Exercise directions -> An exact reproduction of the listing, minus the pictures, is the required output.

Dataset content ->
# # # # # # #
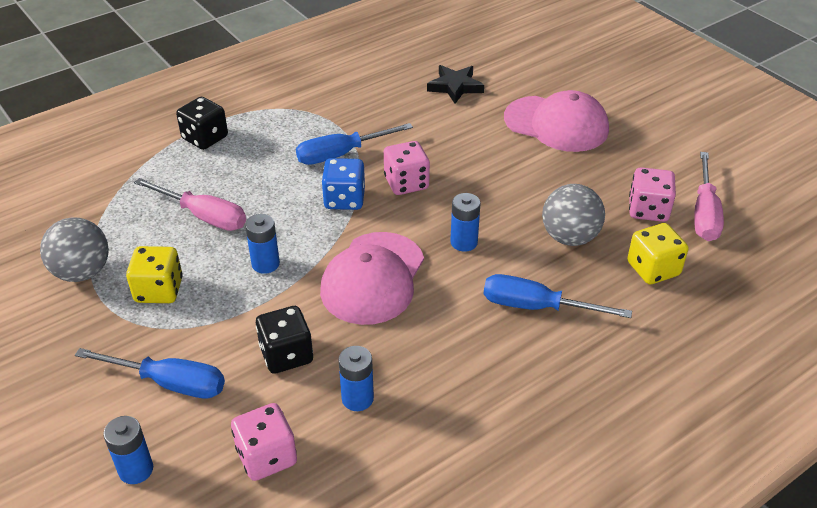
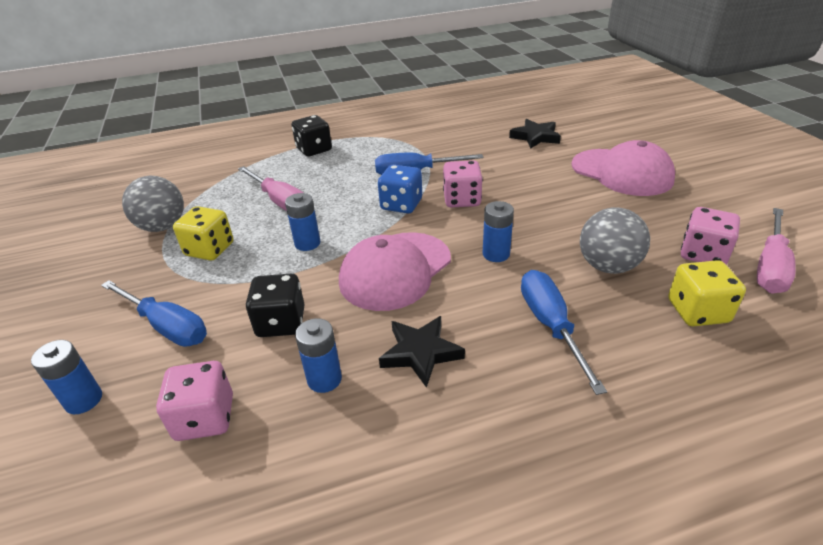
camera: 20 degrees right, 5 degrees down
(433, 356) = (421, 353): none -> black star
(536, 307) = (550, 326): blue screwdriver -> blue screwdriver turned 45 degrees clockwise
# # # # # # #
Your response ->
camera: 20 degrees right, 5 degrees down
(433, 356) = (421, 353): none -> black star
(536, 307) = (550, 326): blue screwdriver -> blue screwdriver turned 45 degrees clockwise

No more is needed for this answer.